What to do: Each line of the data below holding the word "RAMP" must be copied.

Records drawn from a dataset
---
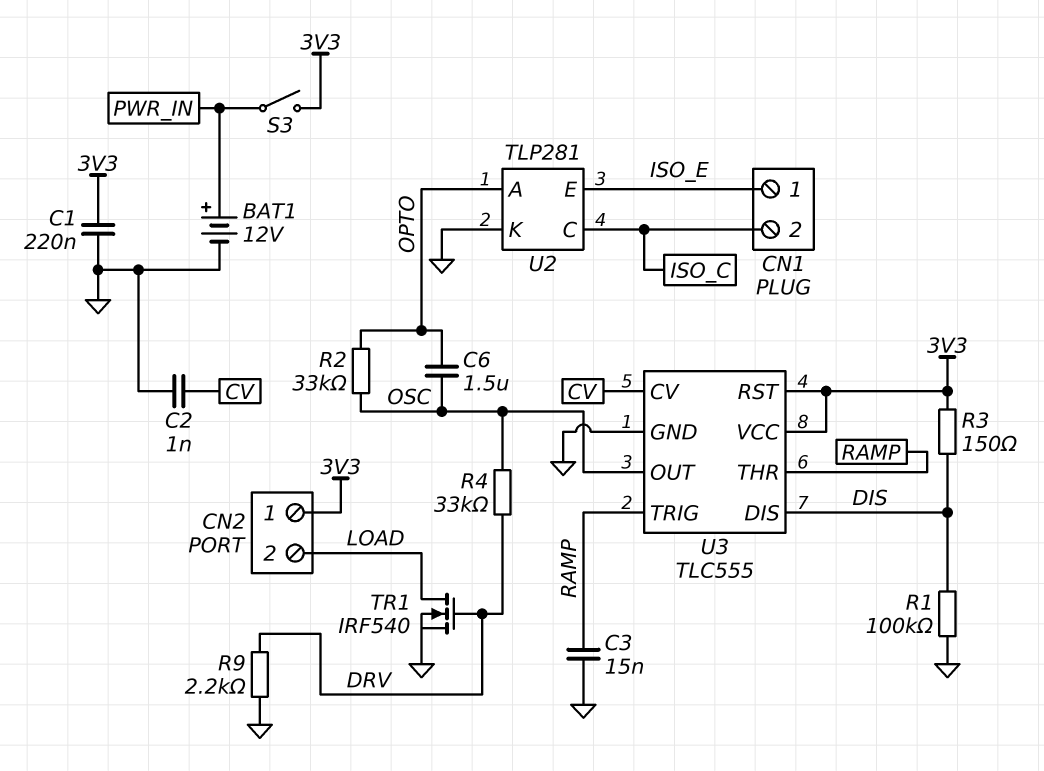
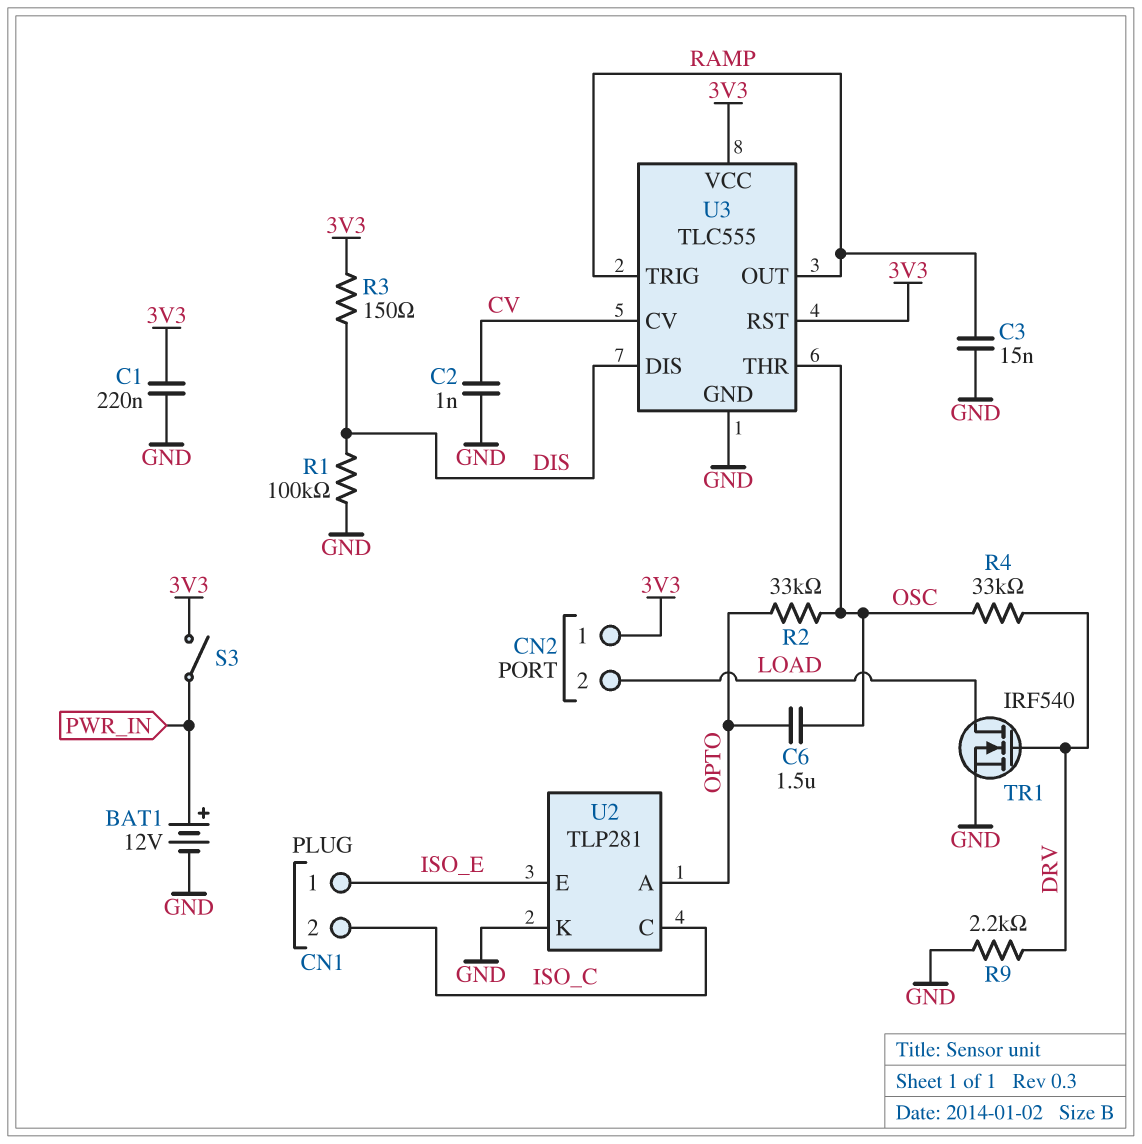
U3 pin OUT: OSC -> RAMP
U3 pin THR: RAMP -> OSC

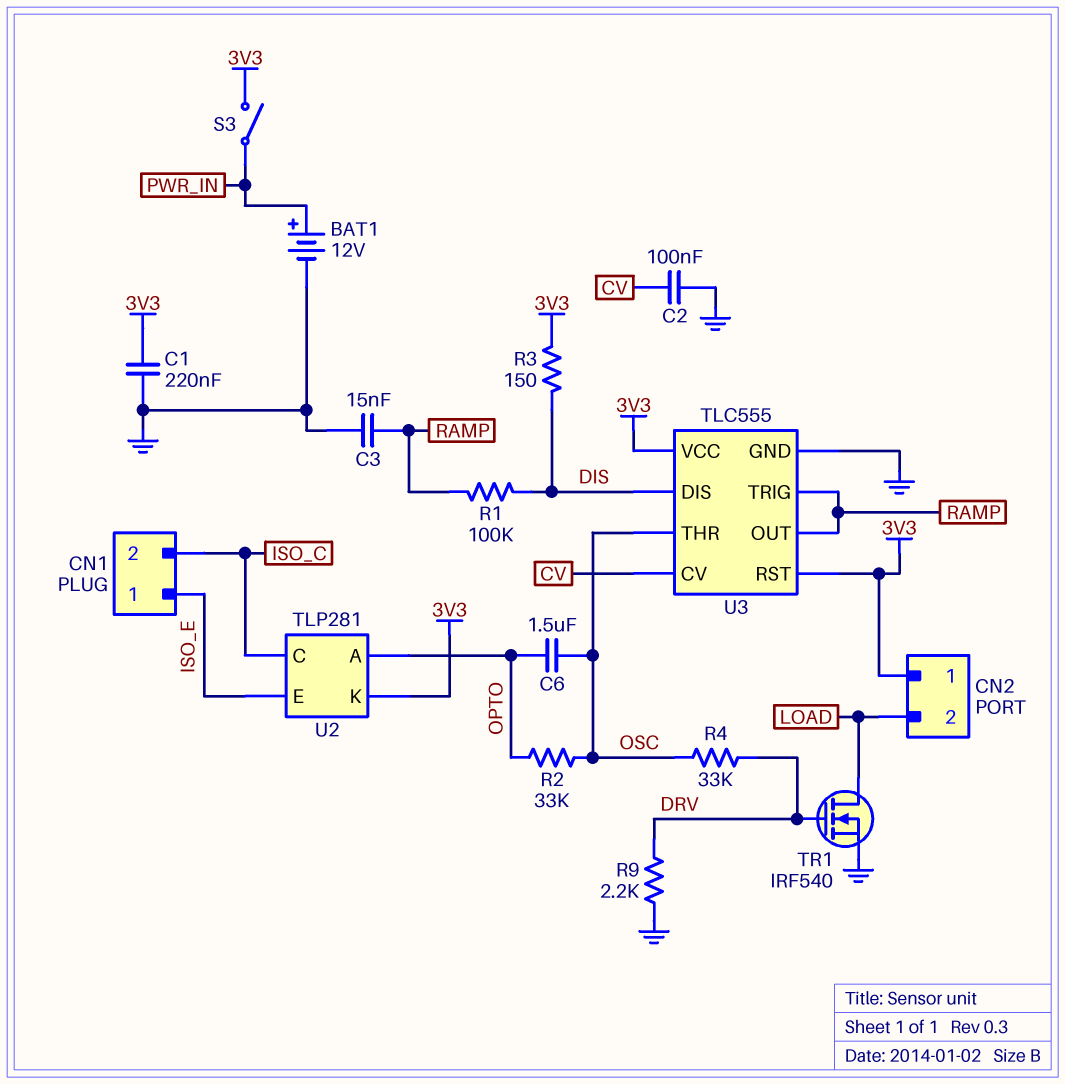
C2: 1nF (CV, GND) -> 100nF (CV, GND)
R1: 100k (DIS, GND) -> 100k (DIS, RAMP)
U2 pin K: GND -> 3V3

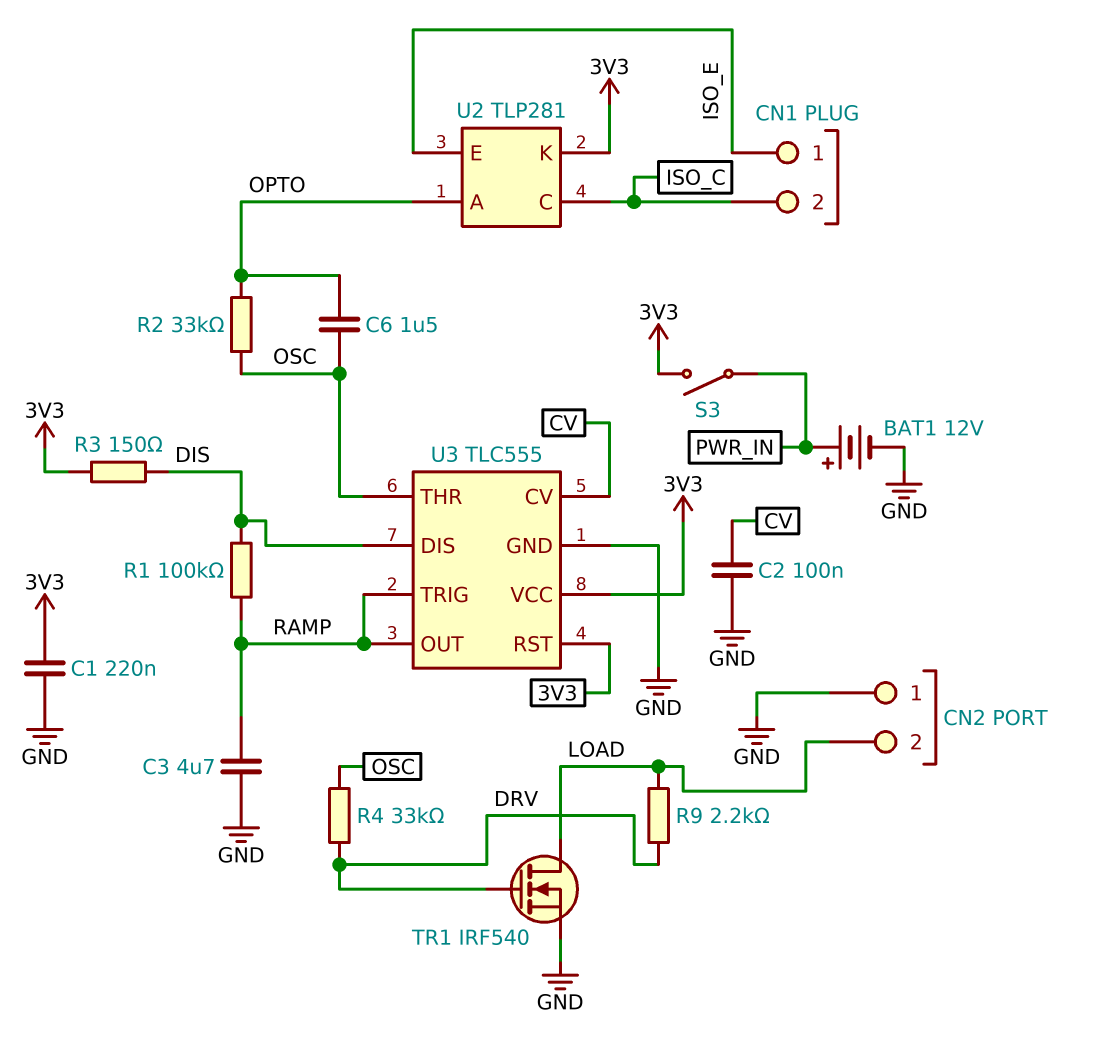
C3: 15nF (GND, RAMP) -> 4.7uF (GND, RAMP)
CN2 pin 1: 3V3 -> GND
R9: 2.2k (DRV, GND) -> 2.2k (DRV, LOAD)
---
Response box:
U3 pin OUT: OSC -> RAMP
U3 pin THR: RAMP -> OSC
R1: 100k (DIS, GND) -> 100k (DIS, RAMP)
C3: 15nF (GND, RAMP) -> 4.7uF (GND, RAMP)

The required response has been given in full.